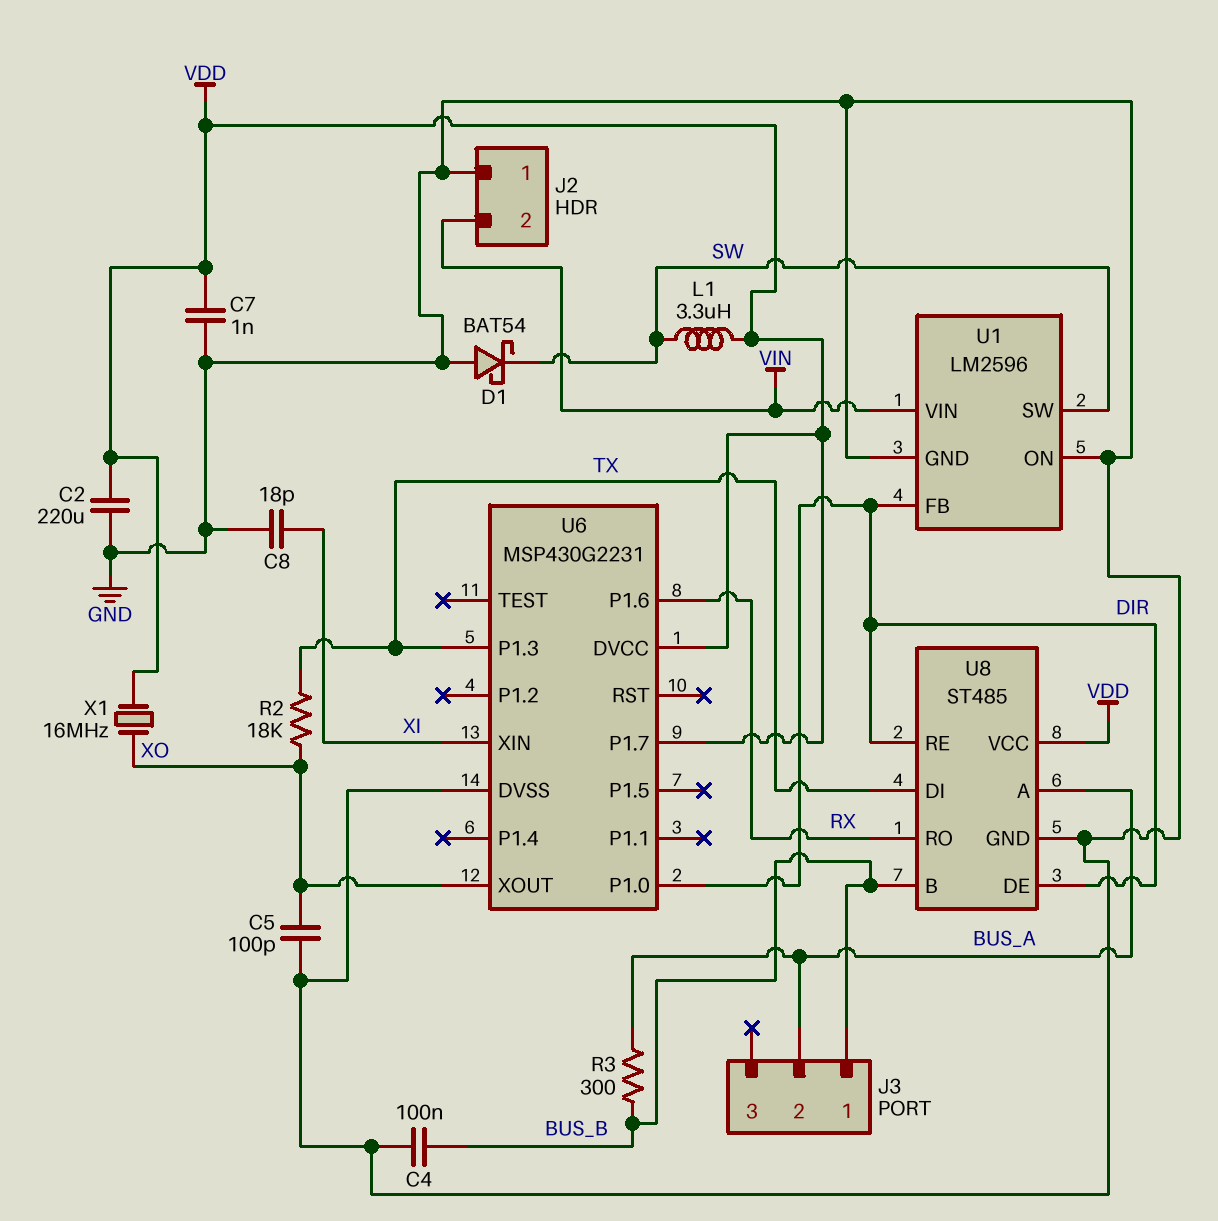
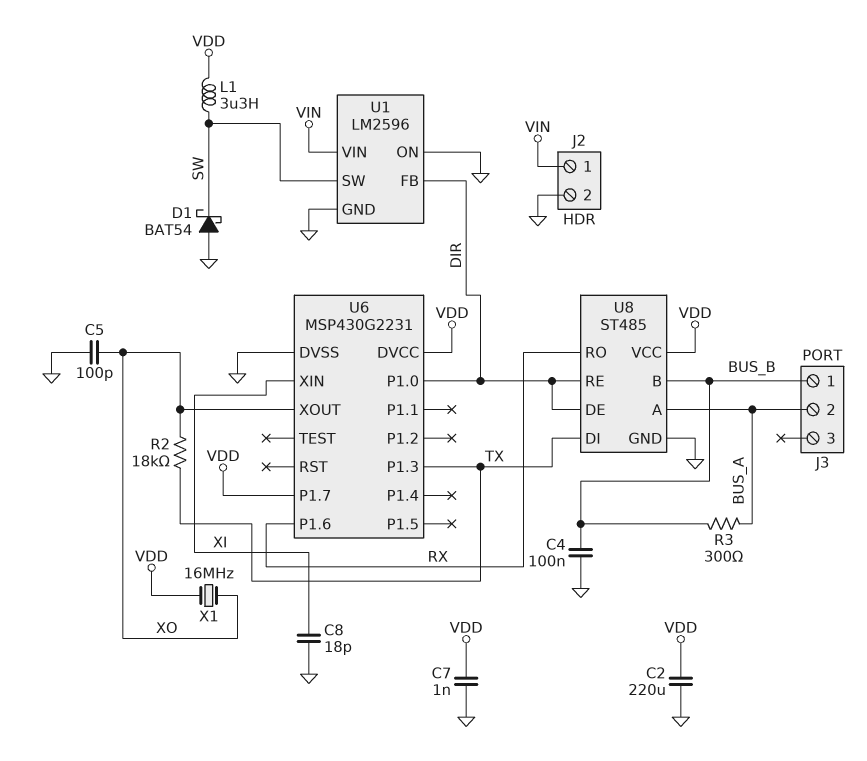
J2 pin 1: GND -> VIN
J2 pin 2: VIN -> GND

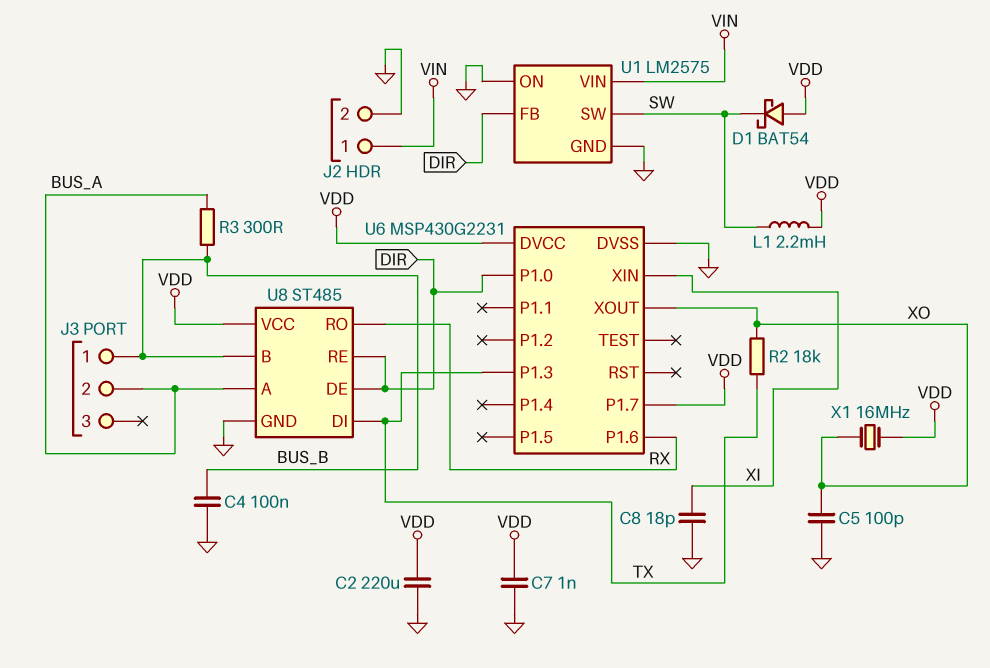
D1: schottky BAT54 (A GND, K SW) -> schottky BAT54 (A VDD, K SW)
L1: 3.3uH (SW, VDD) -> 2.2mH (SW, VDD)
U1: LM2596 -> LM2575

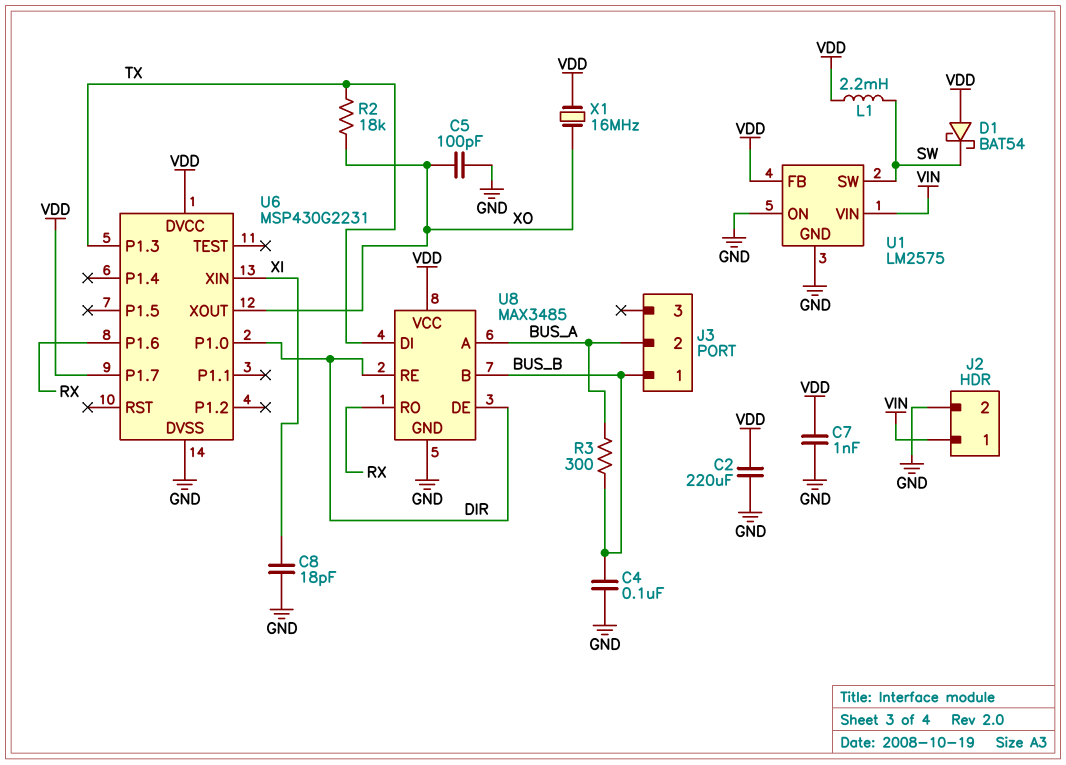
U1 pin FB: DIR -> VDD
U8: ST485 -> MAX3485

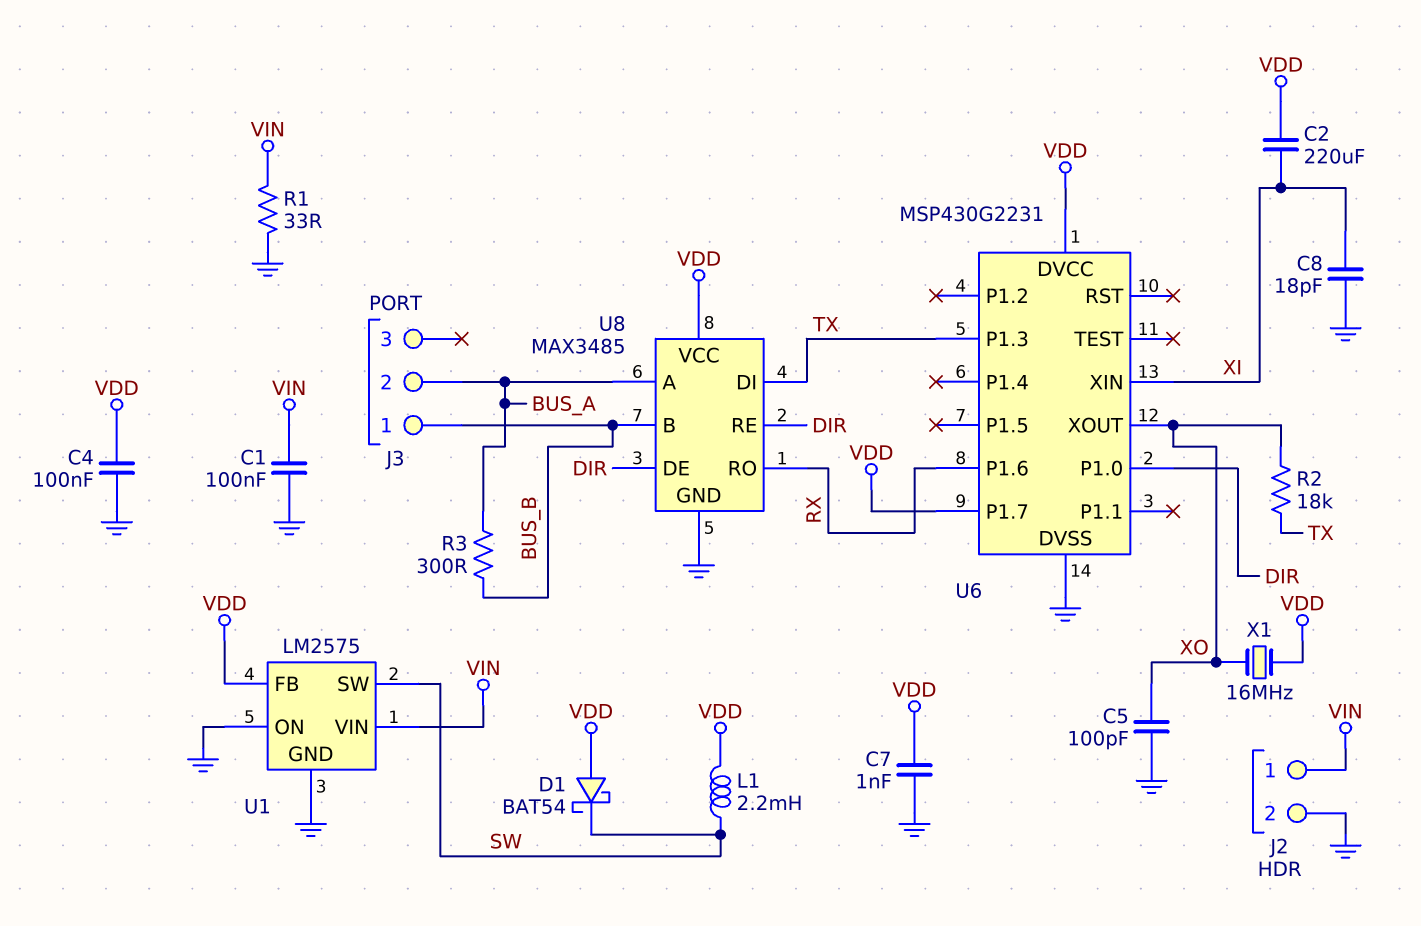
C1: none -> 100nF (GND, VIN)
C2: 220uF (GND, VDD) -> 220uF (VDD, XI)
C4: 100nF (BUS_B, GND) -> 100nF (GND, VDD)
R1: none -> 33 (GND, VIN)

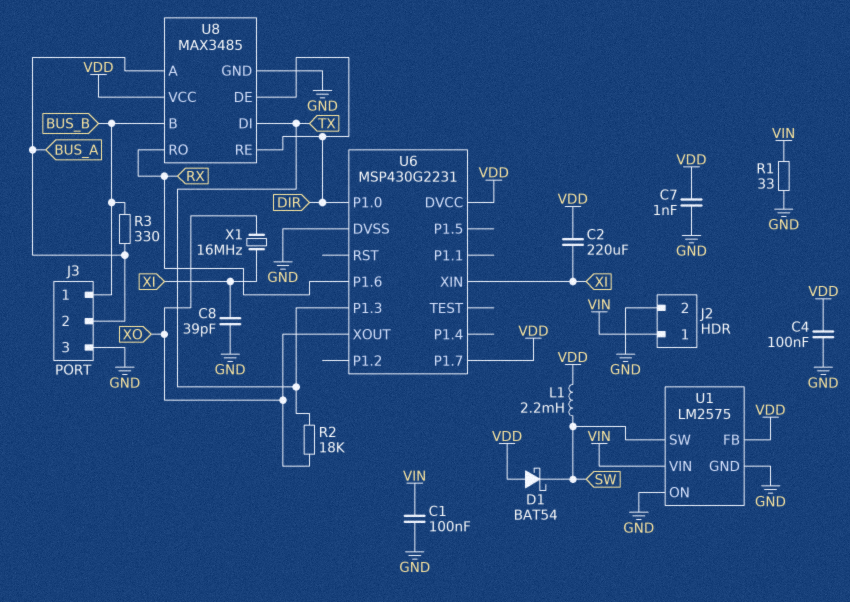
C5: 100pF (GND, XO) -> none
C8: 18pF (GND, XI) -> 39pF (GND, XI)
J3 pin 3: none -> GND
R3: 300 (BUS_A, BUS_B) -> 330 (BUS_A, BUS_B)
X1: 16MHz (VDD, XO) -> 16MHz (XI, XO)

> [WORK REQUIRED]
Select every line in the records above that contains the word "none".

> [RESULT OF THE EXERCISE]
C1: none -> 100nF (GND, VIN)
R1: none -> 33 (GND, VIN)
C5: 100pF (GND, XO) -> none
J3 pin 3: none -> GND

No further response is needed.